_YOUR TASK_
Return the listing exactly, please; no pictures.

_DATASET SECTION_

——————————

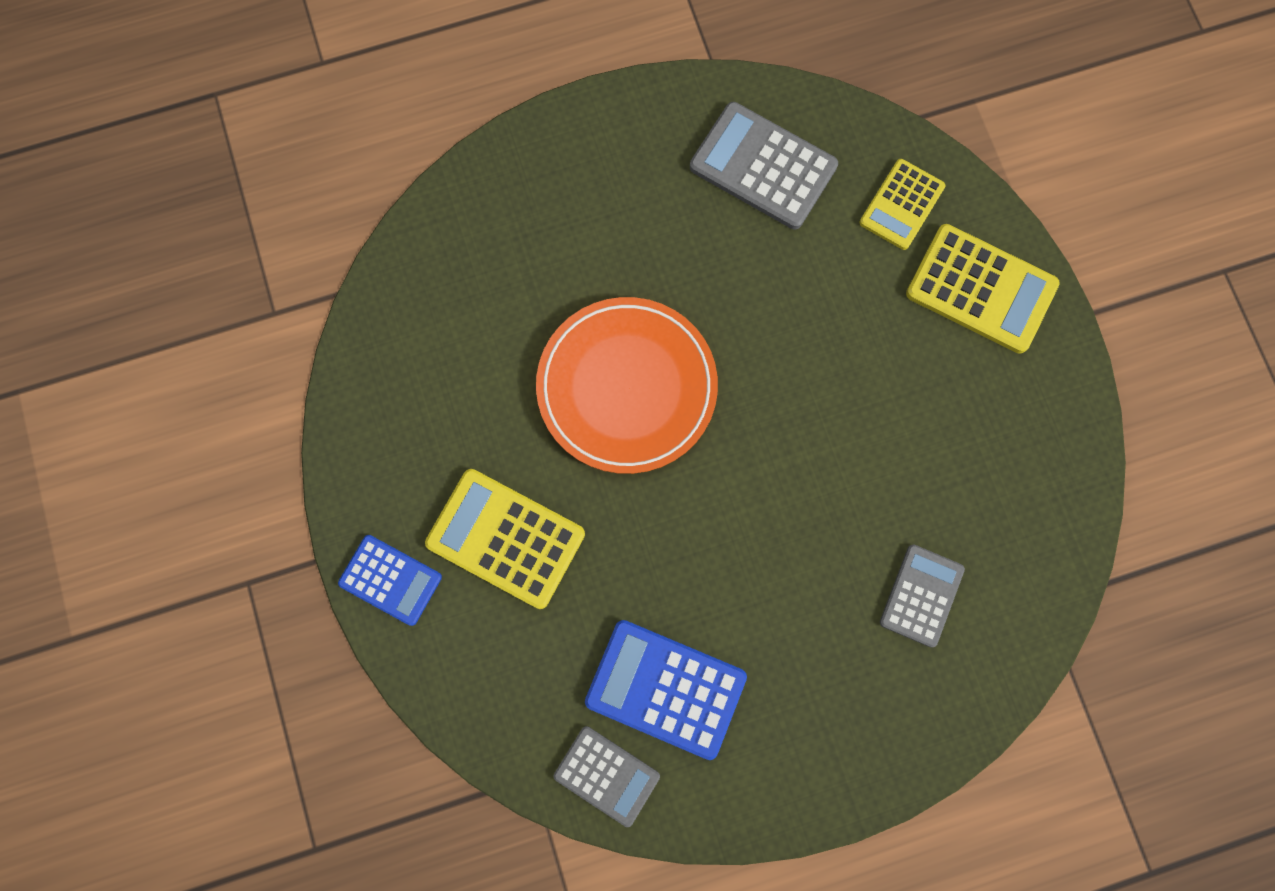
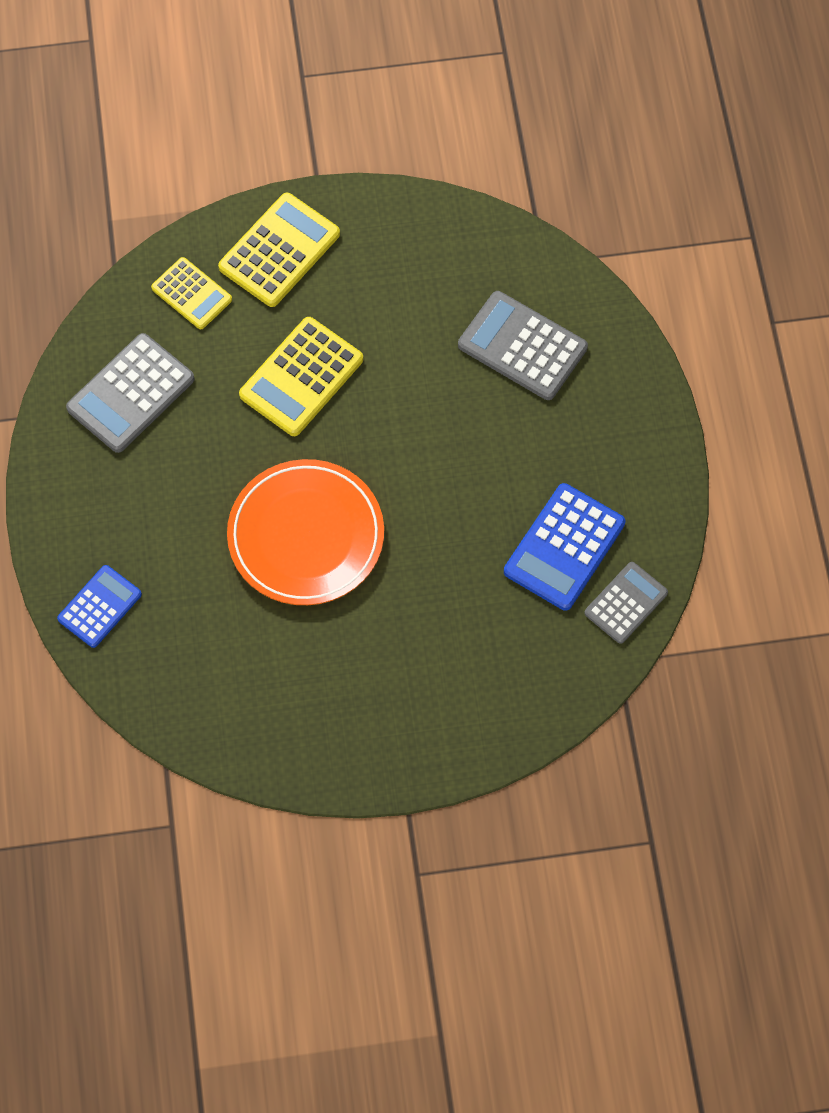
camera: 80 degrees left, 10 degrees down
(390, 580) = (437, 751): blue calculator -> blue calculator (99, 606)
(505, 539) = (418, 652): yellow calculator -> yellow calculator (301, 377)
(921, 595) = (522, 346): grey calculator -> grey calculator, size x1.56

——————————

_SOLUTION TO THE PROBLEM_
camera: 80 degrees left, 10 degrees down
(390, 580) = (437, 751): blue calculator -> blue calculator (99, 606)
(505, 539) = (418, 652): yellow calculator -> yellow calculator (301, 377)
(921, 595) = (522, 346): grey calculator -> grey calculator, size x1.56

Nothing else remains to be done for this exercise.